*Requirement*: Restate the entries word for word and skip every image.

*Colored object listings*:
○ ○ ○ ○ ○ ○ ○

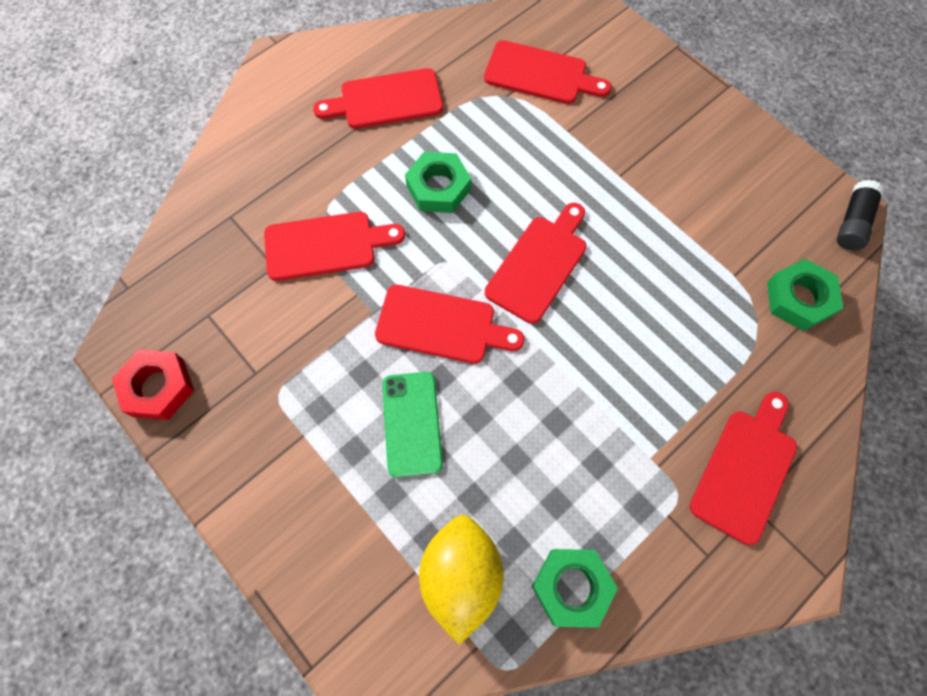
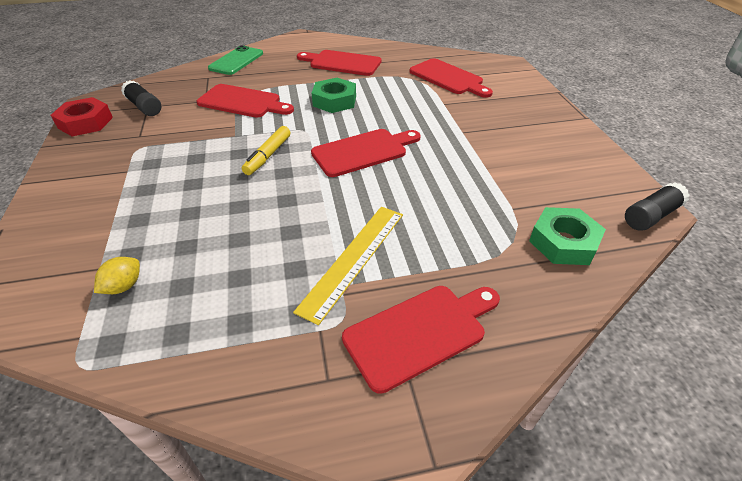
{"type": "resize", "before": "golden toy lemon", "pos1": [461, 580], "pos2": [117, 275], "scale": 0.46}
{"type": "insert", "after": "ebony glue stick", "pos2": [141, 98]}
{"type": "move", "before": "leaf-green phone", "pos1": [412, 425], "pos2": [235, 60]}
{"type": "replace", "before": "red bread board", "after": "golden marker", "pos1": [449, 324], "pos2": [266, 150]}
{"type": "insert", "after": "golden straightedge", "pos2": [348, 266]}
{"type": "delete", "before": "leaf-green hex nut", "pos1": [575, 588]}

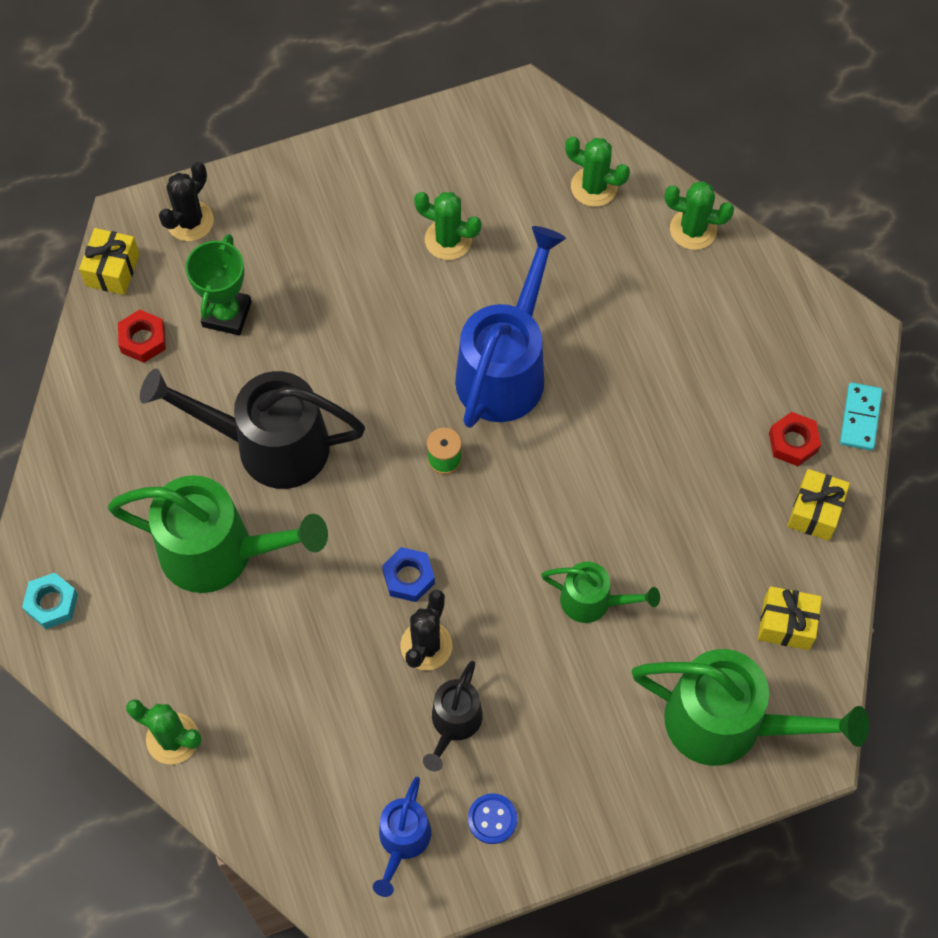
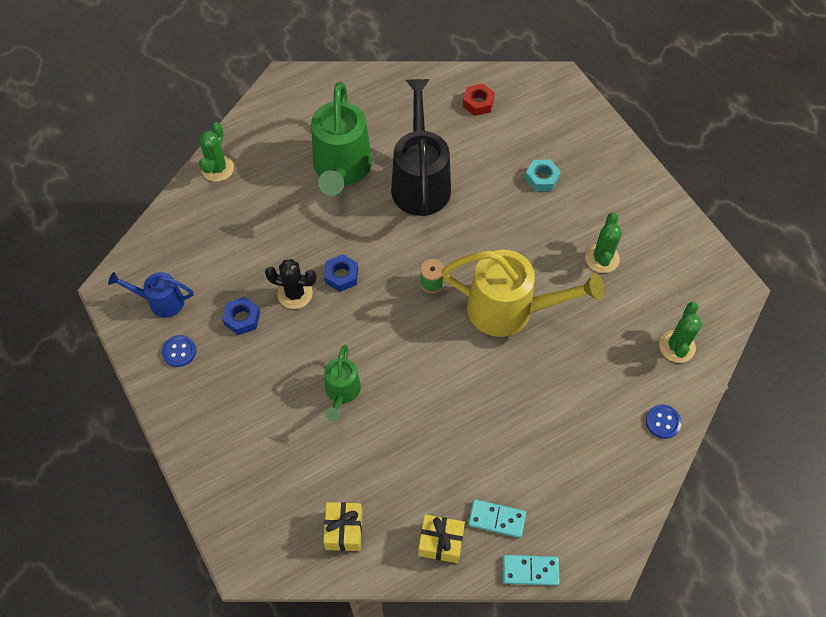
{"type": "replace", "before": "ebony watering can", "after": "blue hex nut", "pos1": [453, 716], "pos2": [241, 316]}
{"type": "recolor", "before": "blue watering can", "after": "golden watering can", "pos1": [510, 327], "pos2": [522, 293]}
{"type": "replace", "before": "red hex nut", "after": "aqua domino", "pos1": [795, 439], "pos2": [497, 518]}
{"type": "move", "before": "aqua hex nut", "pos1": [50, 601], "pos2": [543, 175]}
{"type": "replace", "before": "leaf-green cactus", "after": "blue button", "pos1": [699, 215], "pos2": [664, 421]}
{"type": "delete", "before": "golden present", "pos1": [109, 261]}
{"type": "delete", "before": "ebony cactus", "pos1": [186, 201]}
{"type": "delete", "before": "leaf-green award cup", "pos1": [218, 284]}
{"type": "delete", "before": "leaf-green watering can", "pos1": [750, 707]}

○ ○ ○ ○ ○ ○ ○

*Task response*:
{"type": "resize", "before": "golden toy lemon", "pos1": [461, 580], "pos2": [117, 275], "scale": 0.46}
{"type": "insert", "after": "ebony glue stick", "pos2": [141, 98]}
{"type": "move", "before": "leaf-green phone", "pos1": [412, 425], "pos2": [235, 60]}
{"type": "replace", "before": "red bread board", "after": "golden marker", "pos1": [449, 324], "pos2": [266, 150]}
{"type": "insert", "after": "golden straightedge", "pos2": [348, 266]}
{"type": "delete", "before": "leaf-green hex nut", "pos1": [575, 588]}

{"type": "replace", "before": "ebony watering can", "after": "blue hex nut", "pos1": [453, 716], "pos2": [241, 316]}
{"type": "recolor", "before": "blue watering can", "after": "golden watering can", "pos1": [510, 327], "pos2": [522, 293]}
{"type": "replace", "before": "red hex nut", "after": "aqua domino", "pos1": [795, 439], "pos2": [497, 518]}
{"type": "move", "before": "aqua hex nut", "pos1": [50, 601], "pos2": [543, 175]}
{"type": "replace", "before": "leaf-green cactus", "after": "blue button", "pos1": [699, 215], "pos2": [664, 421]}
{"type": "delete", "before": "golden present", "pos1": [109, 261]}
{"type": "delete", "before": "ebony cactus", "pos1": [186, 201]}
{"type": "delete", "before": "leaf-green award cup", "pos1": [218, 284]}
{"type": "delete", "before": "leaf-green watering can", "pos1": [750, 707]}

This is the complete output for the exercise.